§ EXERCISE INSTRUCTIONS:
Check each line of the data for "window" and select those that have it.

-------- GIVEN DATA

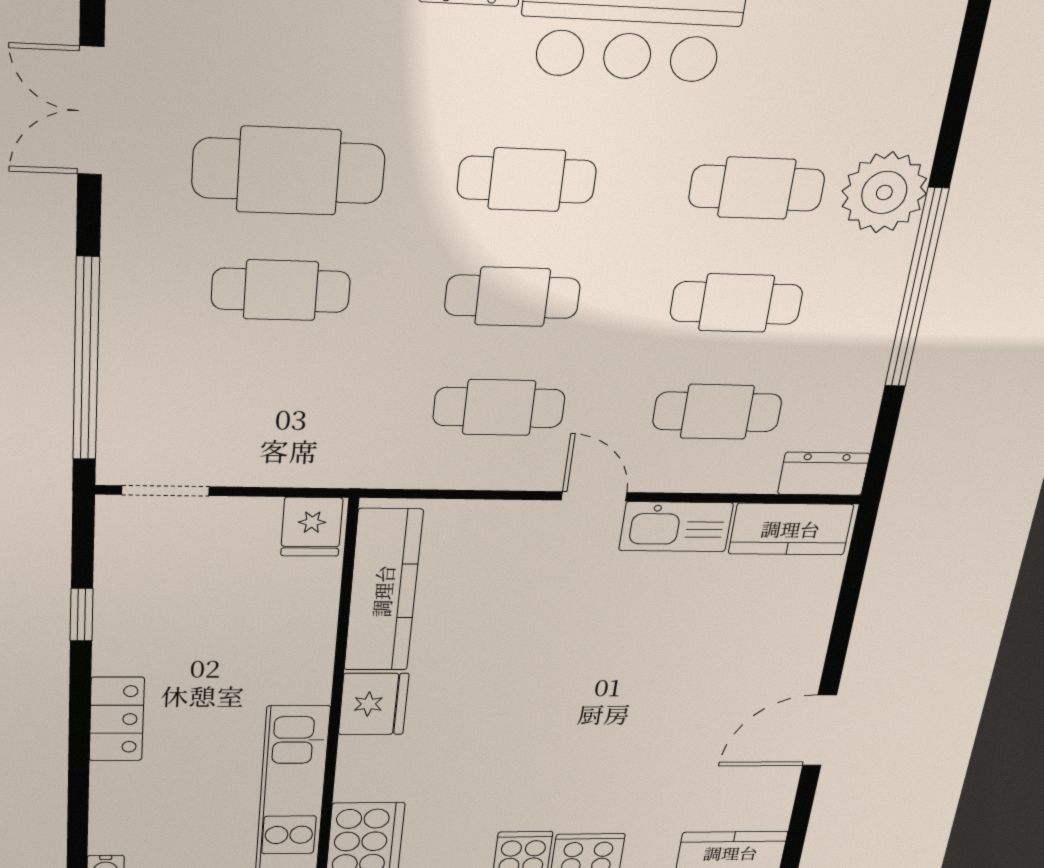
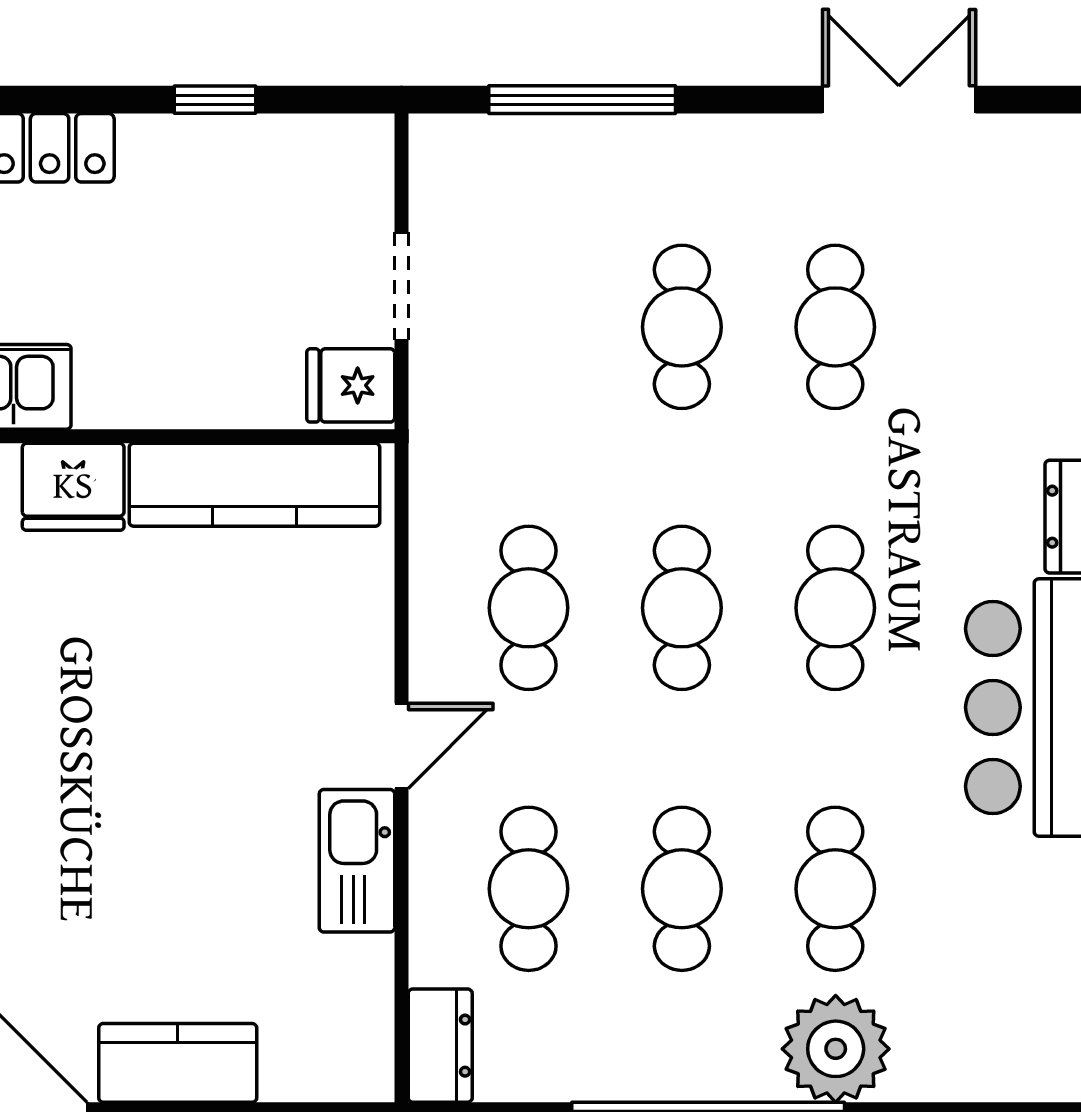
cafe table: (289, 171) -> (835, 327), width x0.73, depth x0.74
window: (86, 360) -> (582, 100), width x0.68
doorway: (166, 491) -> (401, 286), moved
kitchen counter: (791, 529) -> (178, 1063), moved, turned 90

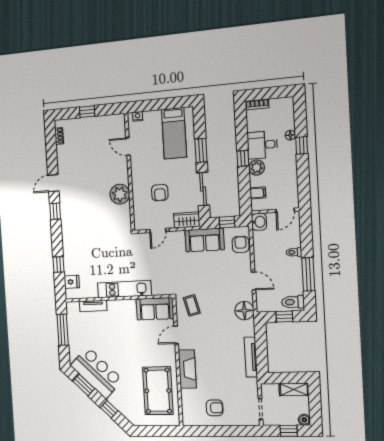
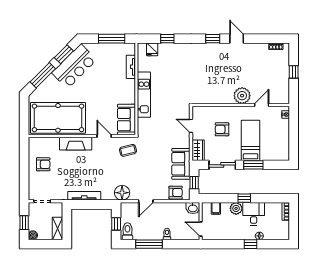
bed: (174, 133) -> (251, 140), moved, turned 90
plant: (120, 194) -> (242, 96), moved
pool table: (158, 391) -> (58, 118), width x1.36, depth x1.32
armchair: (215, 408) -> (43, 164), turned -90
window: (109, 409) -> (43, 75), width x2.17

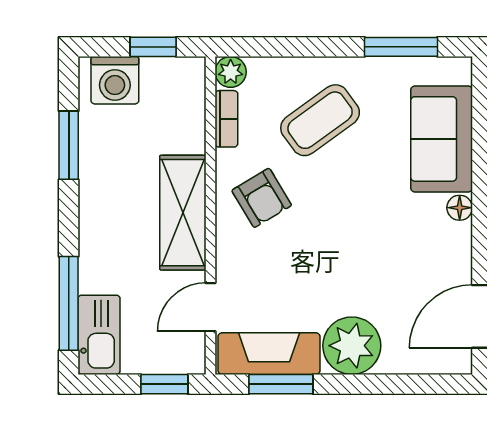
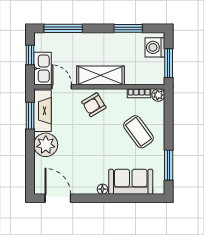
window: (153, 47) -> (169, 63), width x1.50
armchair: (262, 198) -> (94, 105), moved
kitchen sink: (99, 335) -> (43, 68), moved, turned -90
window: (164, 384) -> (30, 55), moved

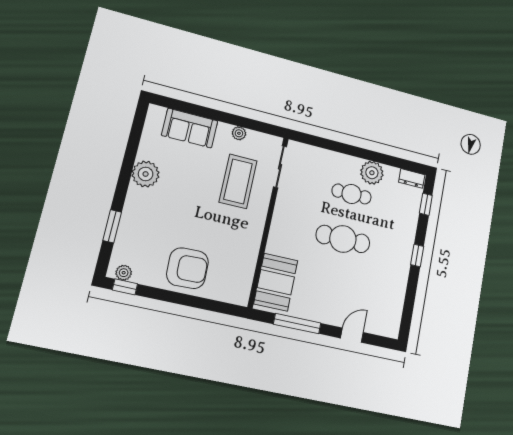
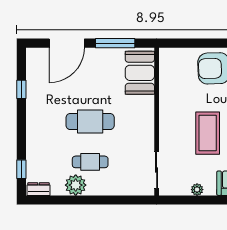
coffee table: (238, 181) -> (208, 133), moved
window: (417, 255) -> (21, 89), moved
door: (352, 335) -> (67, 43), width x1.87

----------------

§ SOLUTION TO THIS PROBLEM:
window: (86, 360) -> (582, 100), width x0.68
window: (109, 409) -> (43, 75), width x2.17
window: (153, 47) -> (169, 63), width x1.50
window: (164, 384) -> (30, 55), moved
window: (417, 255) -> (21, 89), moved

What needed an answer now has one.